____ DATASET RECORDS

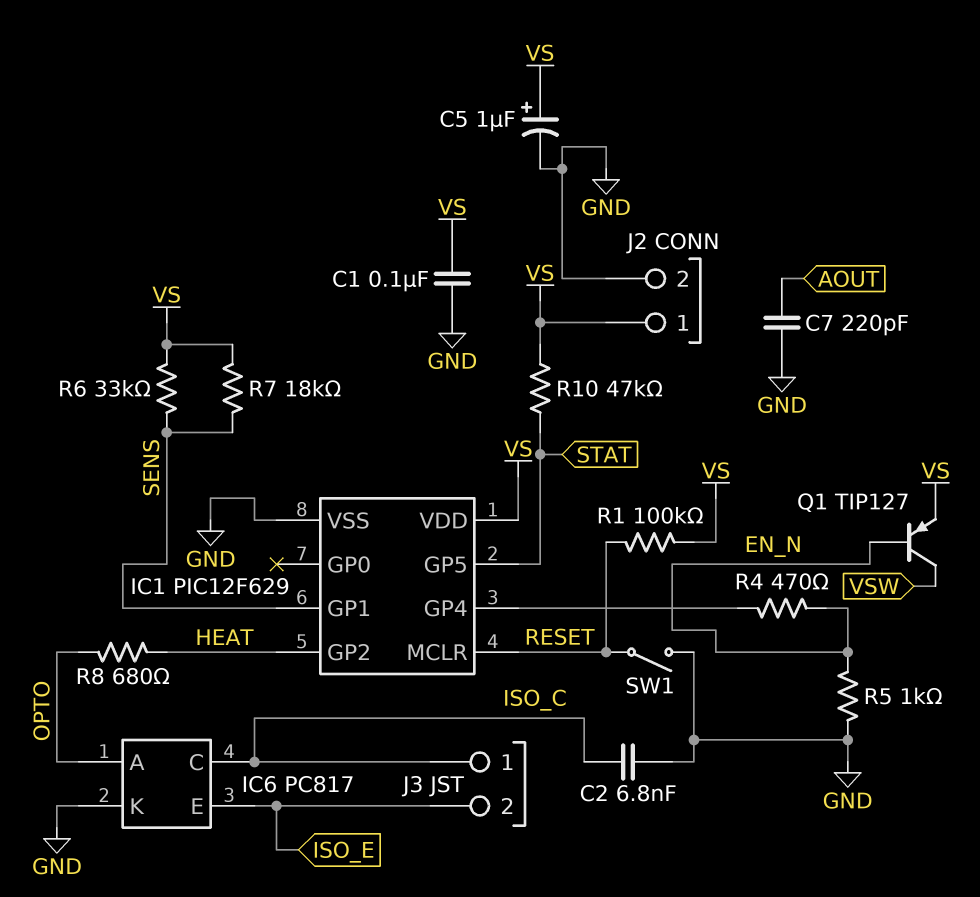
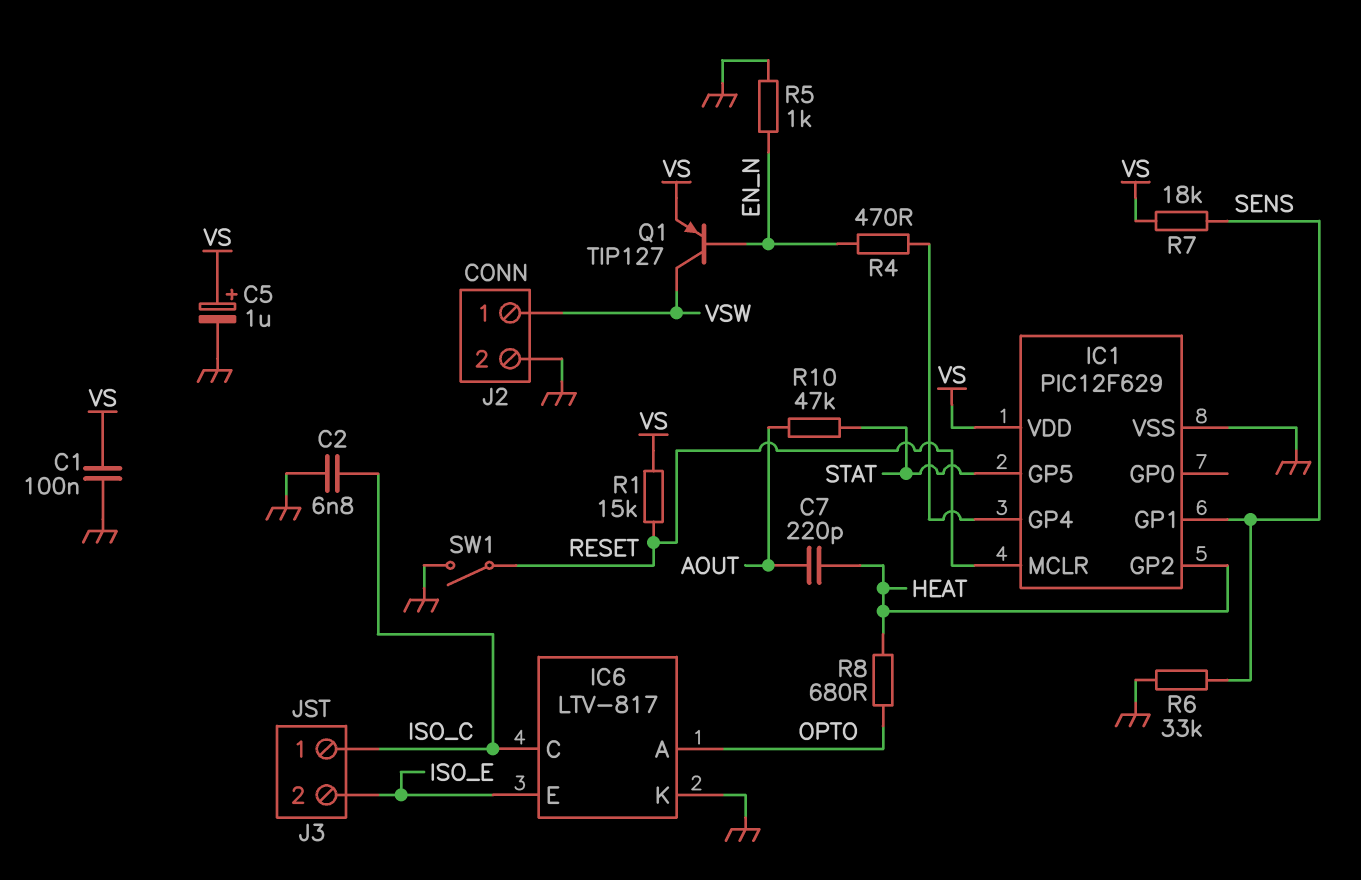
C7: 220pF (AOUT, GND) -> 220pF (AOUT, HEAT)
IC6: PC817 -> LTV-817
J2 pin 1: VS -> VSW
R1: 100k (RESET, VS) -> 15k (RESET, VS)
R6: 33k (SENS, VS) -> 33k (GND, SENS)
R10: 47k (STAT, VS) -> 47k (AOUT, STAT)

________

### WHAT THE TASK REQUIRES:
Return, exactly as they stand, all of the lines above, but not the pictures.

### SOLUTION BELOW:
C7: 220pF (AOUT, GND) -> 220pF (AOUT, HEAT)
IC6: PC817 -> LTV-817
J2 pin 1: VS -> VSW
R1: 100k (RESET, VS) -> 15k (RESET, VS)
R6: 33k (SENS, VS) -> 33k (GND, SENS)
R10: 47k (STAT, VS) -> 47k (AOUT, STAT)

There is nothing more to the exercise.